** DATA follows **

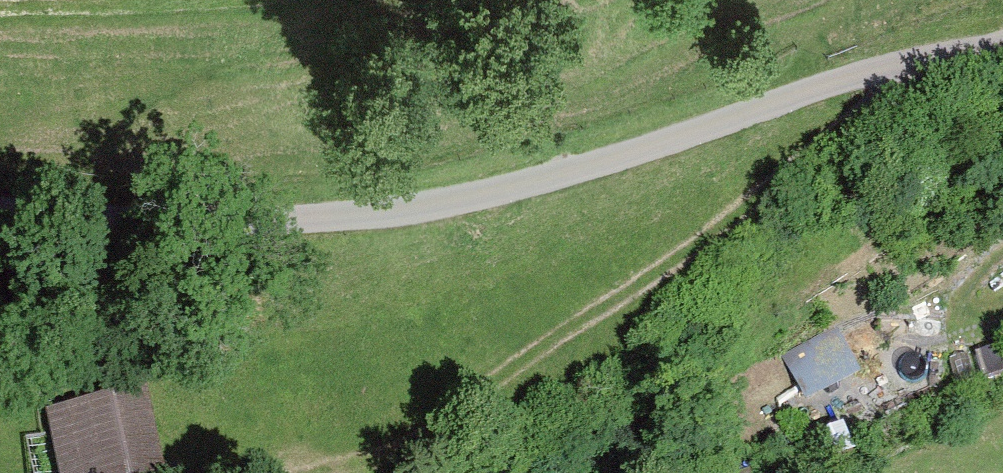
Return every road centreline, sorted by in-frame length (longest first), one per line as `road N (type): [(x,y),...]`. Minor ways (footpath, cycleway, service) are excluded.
road 1 (unclassified): [(1002,46),(874,70),(585,167),(364,216),(72,224),(0,212)]
road 2 (track): [(874,70),(775,180),(622,298),(389,427),(256,472)]

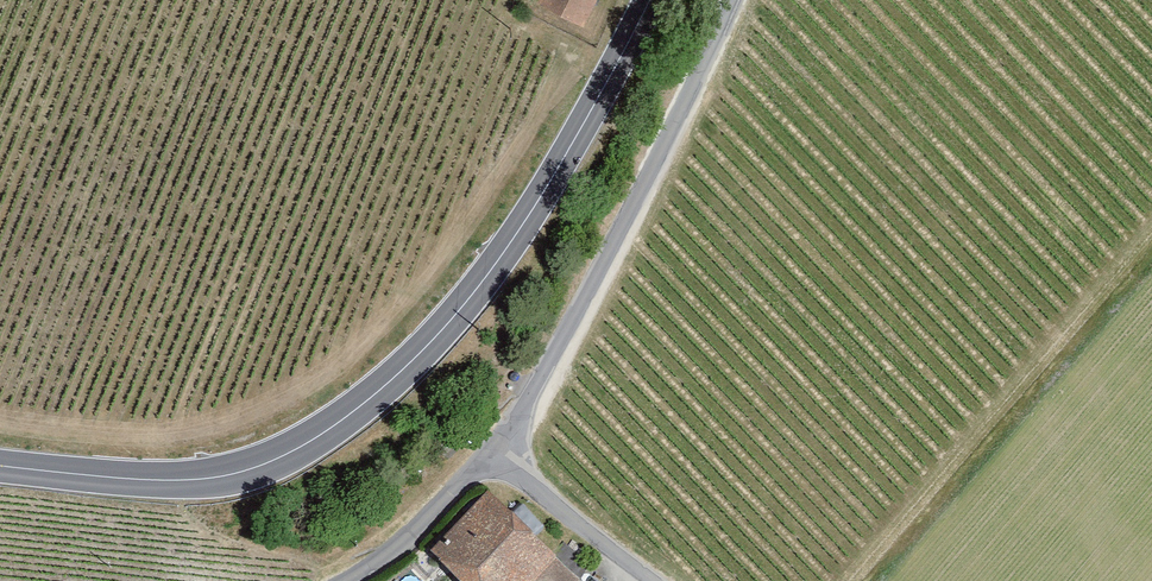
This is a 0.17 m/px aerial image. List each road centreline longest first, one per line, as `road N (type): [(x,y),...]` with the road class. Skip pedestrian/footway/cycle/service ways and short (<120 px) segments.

** End of DATA **

* TASK STATEMENT *
Return a verbatim transcription of the data, omitting all images.

* ANSWER TO THE PROBLEM *
Return every road centreline, sorted by in-frame length (longest first), one per line as `road N (type): [(x,y),...]`. Minor ways (footpath, cycleway, service) are excluded.
road 1 (unclassified): [(1002,46),(874,70),(585,167),(364,216),(72,224),(0,212)]
road 2 (track): [(874,70),(775,180),(622,298),(389,427),(256,472)]

This is a 0.17 m/px aerial image. List each road centreline longest first, one per line, as `road N (type): [(x,y),...]` with the road class. Skip pedestrian/footway/cycle/service ways and short (<120 px) segments.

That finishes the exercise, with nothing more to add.